● **Activity**:
Report how many lines of the data below contain "green". Give nothing besides the number.

● **Source material**:

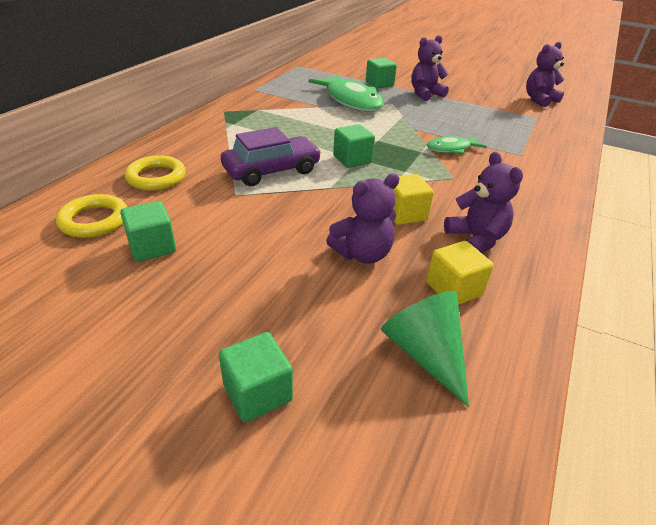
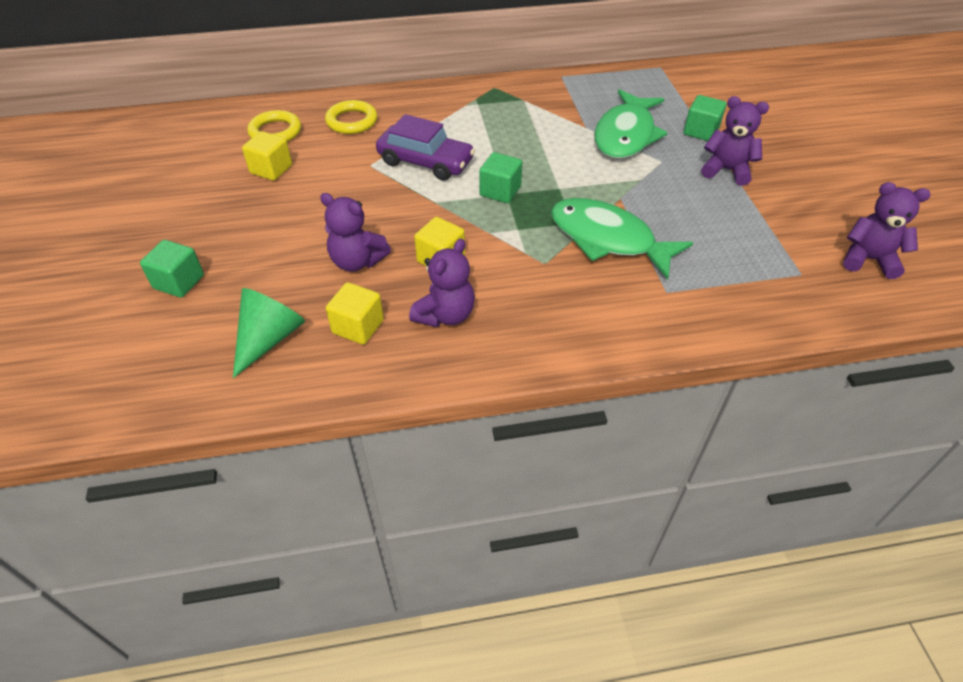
camera: 55 degrees right, 10 degrees up
(152, 247) = (271, 169): green cube -> yellow cube
(451, 149) = (608, 239): green fish -> green fish, size x1.87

● **Task answer**:
2